**PROBLEM REQUIREMENTS**
When you come to the line with "recoloured | botón", begin repeating; continue exactly through the final line of the records and include nothing from before.

**THE DATA**
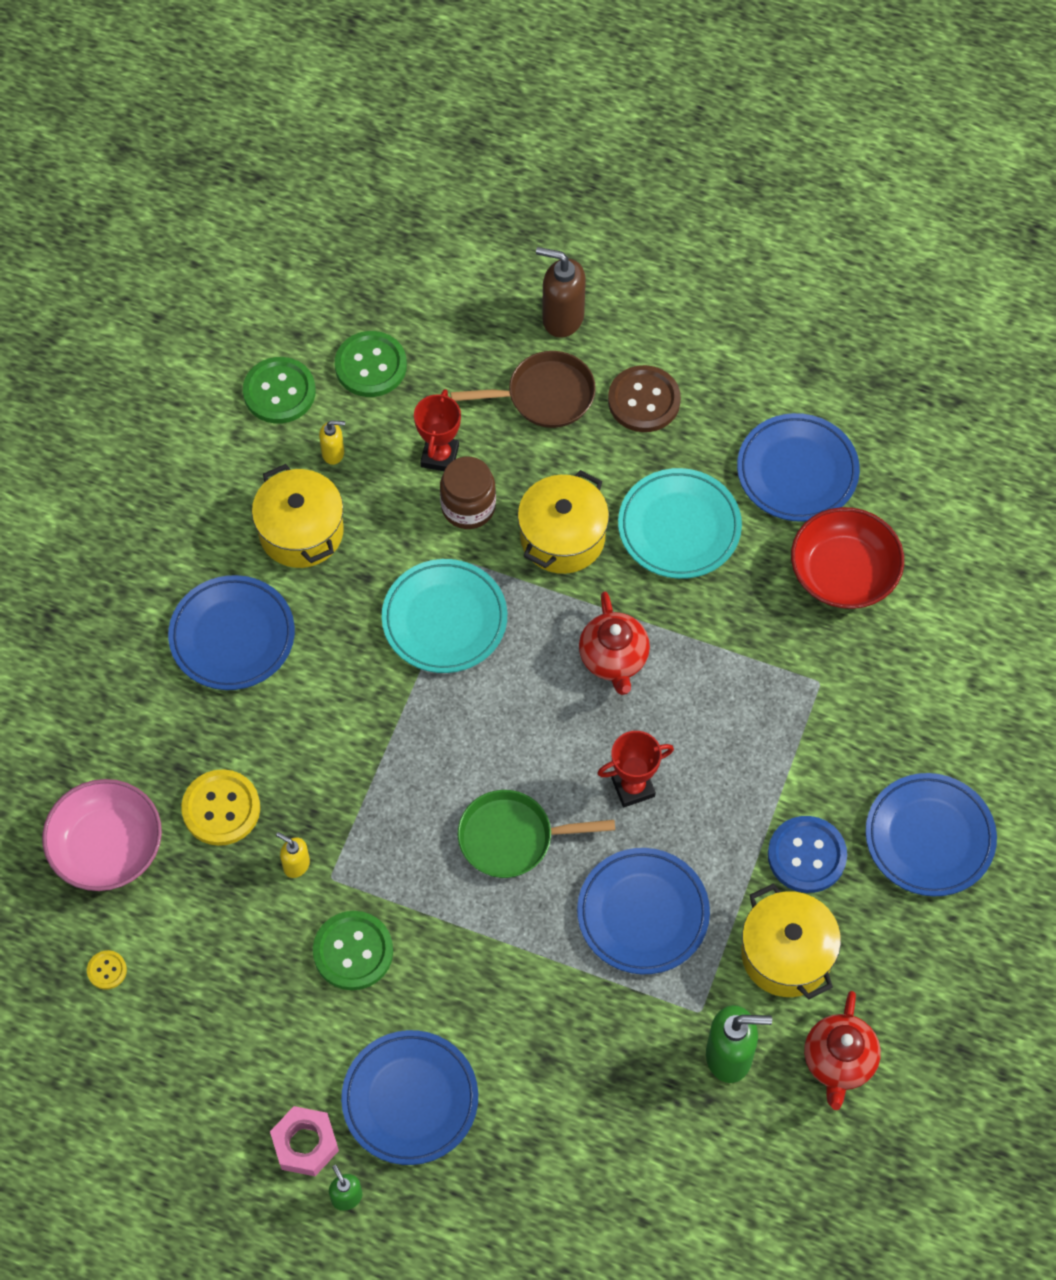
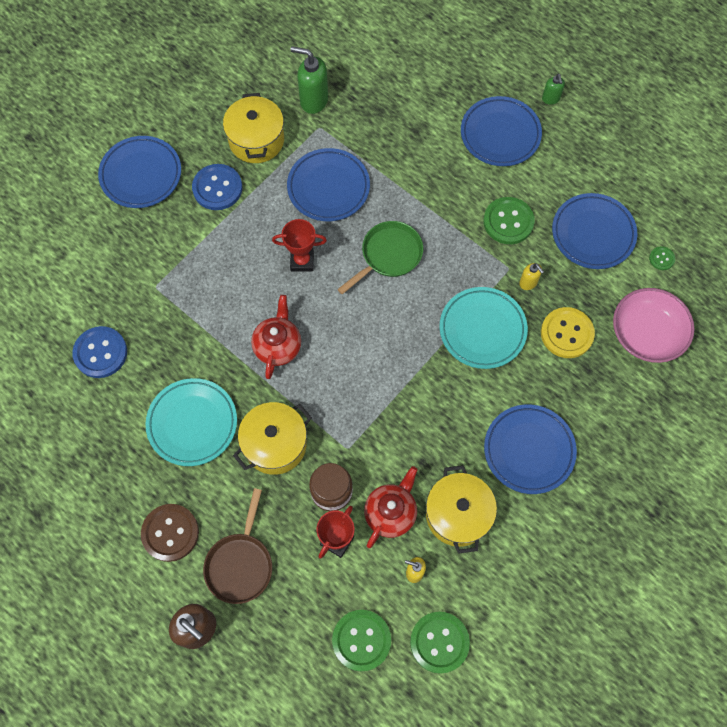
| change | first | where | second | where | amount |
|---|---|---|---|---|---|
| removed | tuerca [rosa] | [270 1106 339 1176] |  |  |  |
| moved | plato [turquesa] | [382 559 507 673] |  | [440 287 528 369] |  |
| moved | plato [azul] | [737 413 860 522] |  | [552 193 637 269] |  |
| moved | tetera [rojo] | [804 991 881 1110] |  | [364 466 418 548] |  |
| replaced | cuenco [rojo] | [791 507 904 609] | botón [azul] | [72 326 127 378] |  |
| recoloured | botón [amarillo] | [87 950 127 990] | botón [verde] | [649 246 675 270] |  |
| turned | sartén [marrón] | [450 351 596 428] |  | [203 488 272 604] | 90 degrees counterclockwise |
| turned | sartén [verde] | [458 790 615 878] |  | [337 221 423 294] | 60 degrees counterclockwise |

**RESULT FOR THIS TASK**
| recoloured | botón [amarillo] | [87 950 127 990] | botón [verde] | [649 246 675 270] |  |
| turned | sartén [marrón] | [450 351 596 428] |  | [203 488 272 604] | 90 degrees counterclockwise |
| turned | sartén [verde] | [458 790 615 878] |  | [337 221 423 294] | 60 degrees counterclockwise |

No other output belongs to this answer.